#### WHAT YOU NEED TO DO:
Your task is to print all of the data below exactly, with no pictures included.

#### AVAILABLE DATA:
[Start of Attachment]

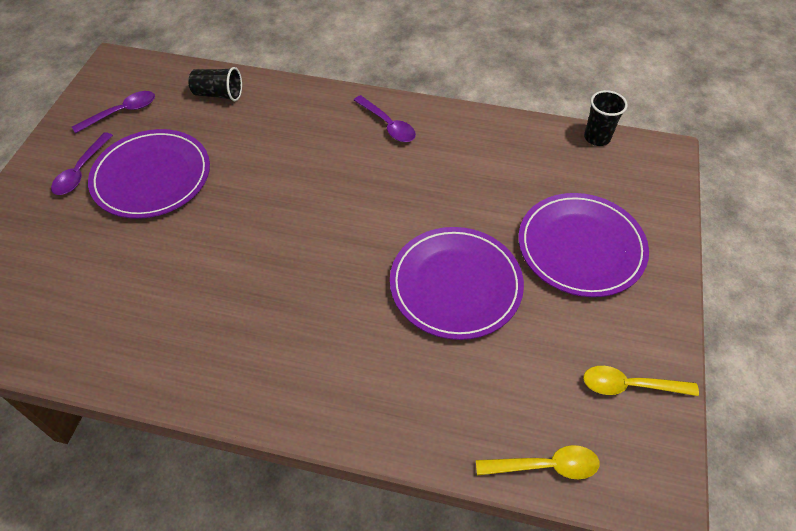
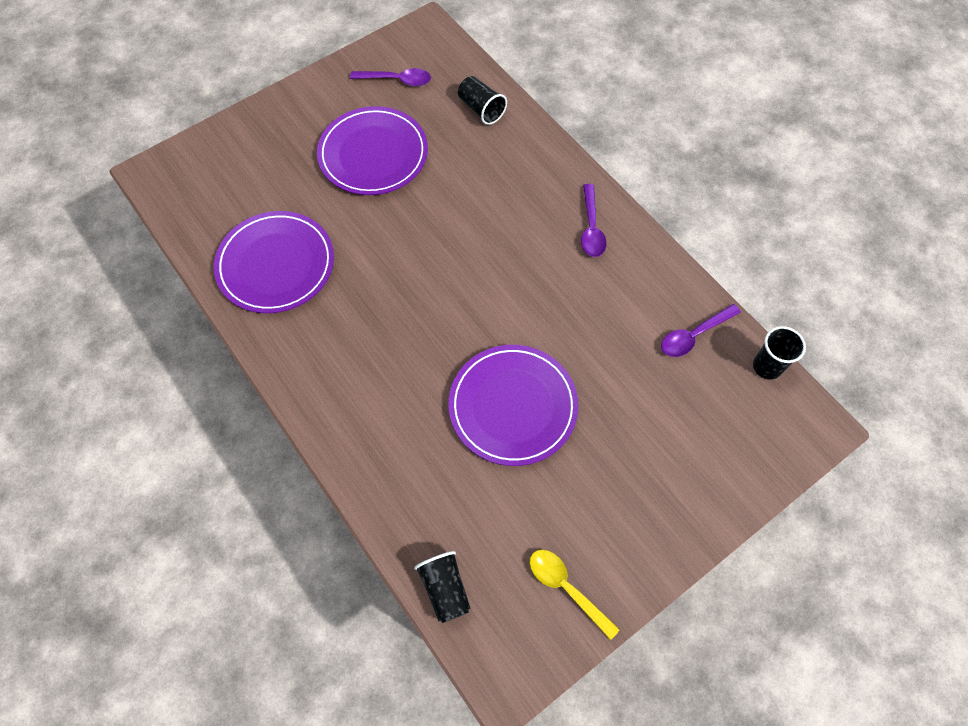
camera: 40 degrees right, 10 degrees up
(81, 171) = (330, 116): purple spoon -> purple spoon (694, 335)
(545, 466) = (445, 589): yellow spoon -> black cup
(581, 247) = (645, 452): purple plate -> purple plate (276, 265)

[End of Attachment]

#### ANSWER SECTION:
camera: 40 degrees right, 10 degrees up
(81, 171) = (330, 116): purple spoon -> purple spoon (694, 335)
(545, 466) = (445, 589): yellow spoon -> black cup
(581, 247) = (645, 452): purple plate -> purple plate (276, 265)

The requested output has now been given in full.